## Problem
Your task is to retype, exactly and only, the lines from the one containing "clockwise: -120" to the final line of the entries, leaving out all pictures.

─── Data

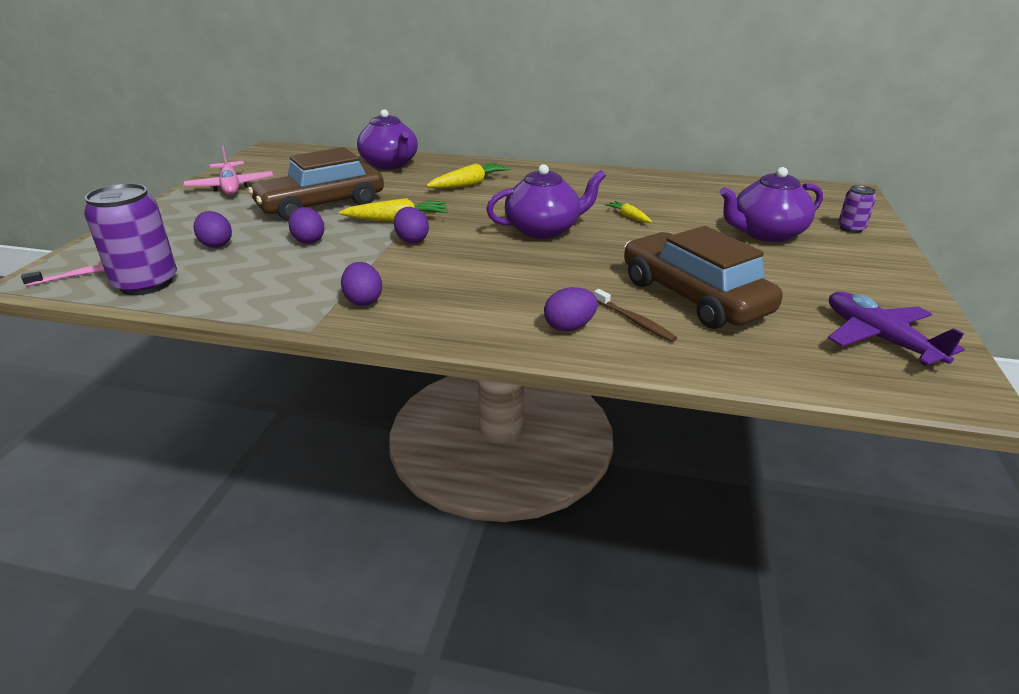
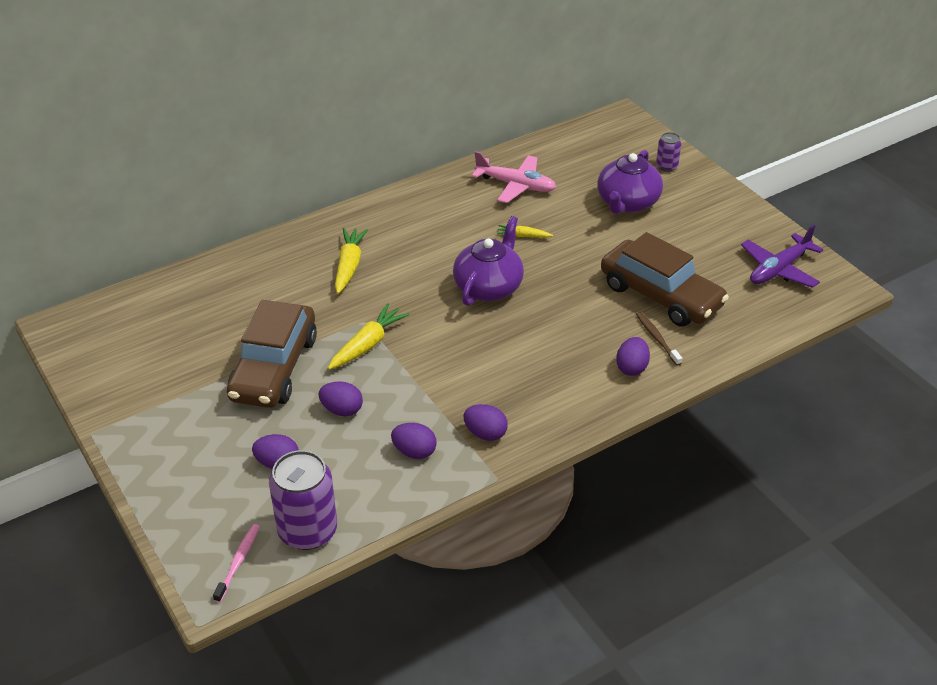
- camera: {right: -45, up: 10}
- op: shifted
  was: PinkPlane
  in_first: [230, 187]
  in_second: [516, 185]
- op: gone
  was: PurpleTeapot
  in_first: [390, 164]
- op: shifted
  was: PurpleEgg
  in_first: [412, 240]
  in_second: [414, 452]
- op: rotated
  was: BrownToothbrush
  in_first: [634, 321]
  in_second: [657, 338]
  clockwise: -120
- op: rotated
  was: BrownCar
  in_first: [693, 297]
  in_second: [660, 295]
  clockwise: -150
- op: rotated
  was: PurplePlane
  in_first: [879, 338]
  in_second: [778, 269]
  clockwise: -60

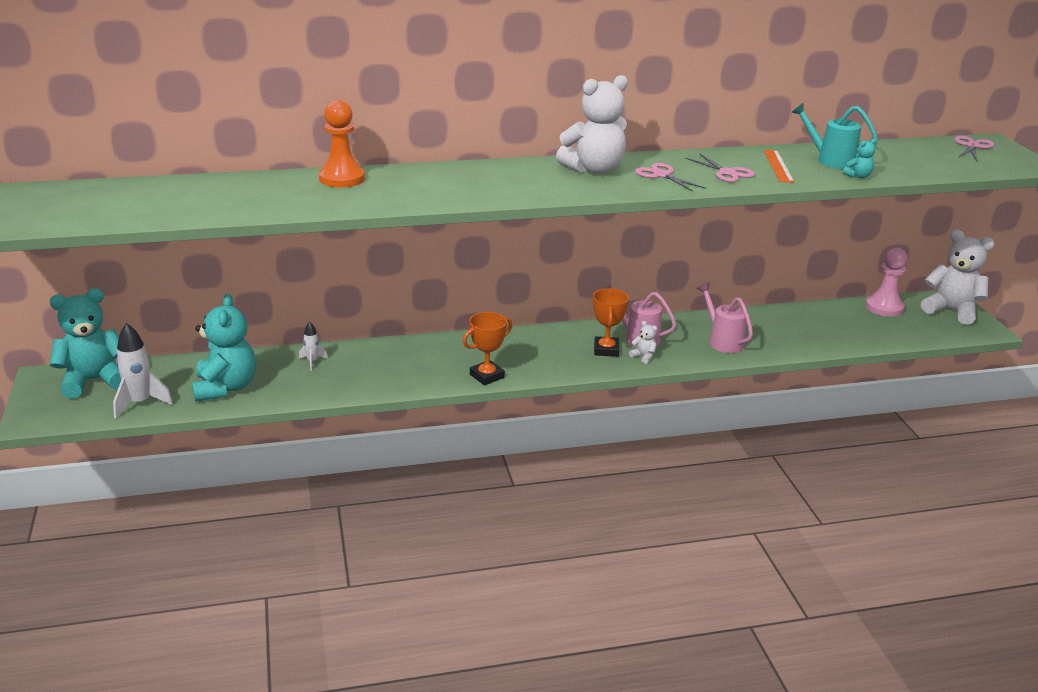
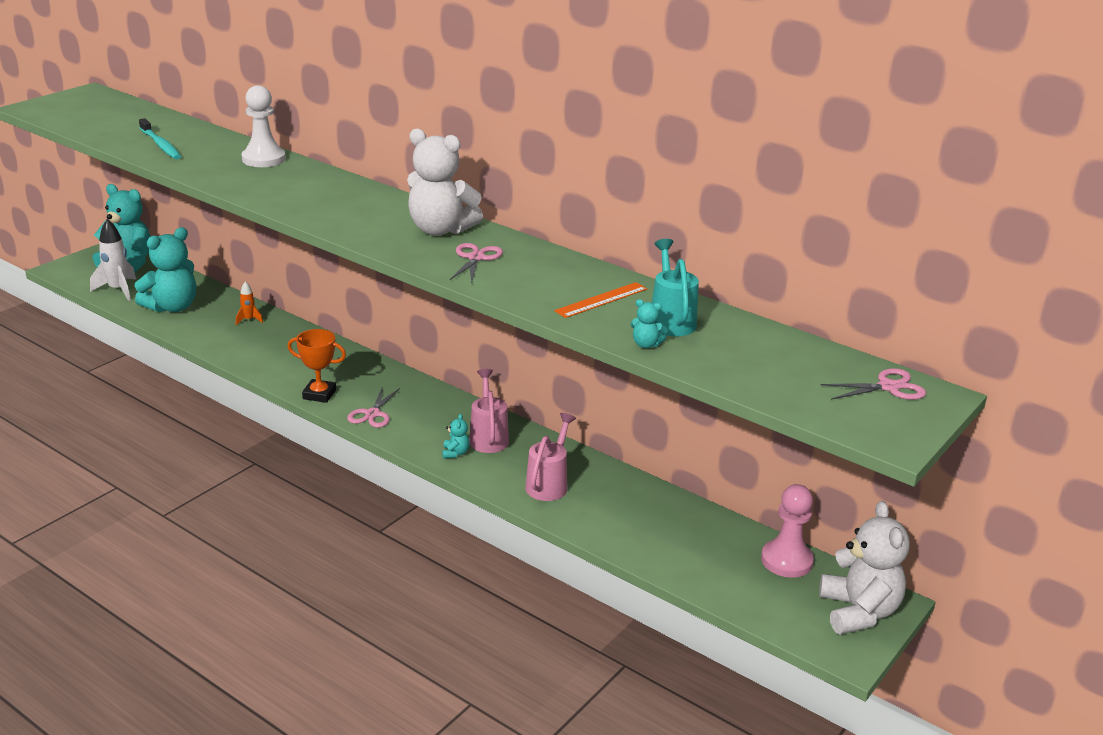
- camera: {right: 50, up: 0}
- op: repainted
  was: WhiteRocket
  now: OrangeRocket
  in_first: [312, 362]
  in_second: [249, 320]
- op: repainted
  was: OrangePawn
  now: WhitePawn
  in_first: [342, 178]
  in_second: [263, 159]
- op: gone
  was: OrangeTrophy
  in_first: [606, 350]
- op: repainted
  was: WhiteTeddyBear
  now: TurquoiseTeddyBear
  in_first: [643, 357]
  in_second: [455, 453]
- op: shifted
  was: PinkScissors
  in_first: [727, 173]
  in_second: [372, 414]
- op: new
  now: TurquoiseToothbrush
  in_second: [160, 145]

──────

## Completed exercise
  clockwise: -120
- op: rotated
  was: BrownCar
  in_first: [693, 297]
  in_second: [660, 295]
  clockwise: -150
- op: rotated
  was: PurplePlane
  in_first: [879, 338]
  in_second: [778, 269]
  clockwise: -60

- camera: {right: 50, up: 0}
- op: repainted
  was: WhiteRocket
  now: OrangeRocket
  in_first: [312, 362]
  in_second: [249, 320]
- op: repainted
  was: OrangePawn
  now: WhitePawn
  in_first: [342, 178]
  in_second: [263, 159]
- op: gone
  was: OrangeTrophy
  in_first: [606, 350]
- op: repainted
  was: WhiteTeddyBear
  now: TurquoiseTeddyBear
  in_first: [643, 357]
  in_second: [455, 453]
- op: shifted
  was: PinkScissors
  in_first: [727, 173]
  in_second: [372, 414]
- op: new
  now: TurquoiseToothbrush
  in_second: [160, 145]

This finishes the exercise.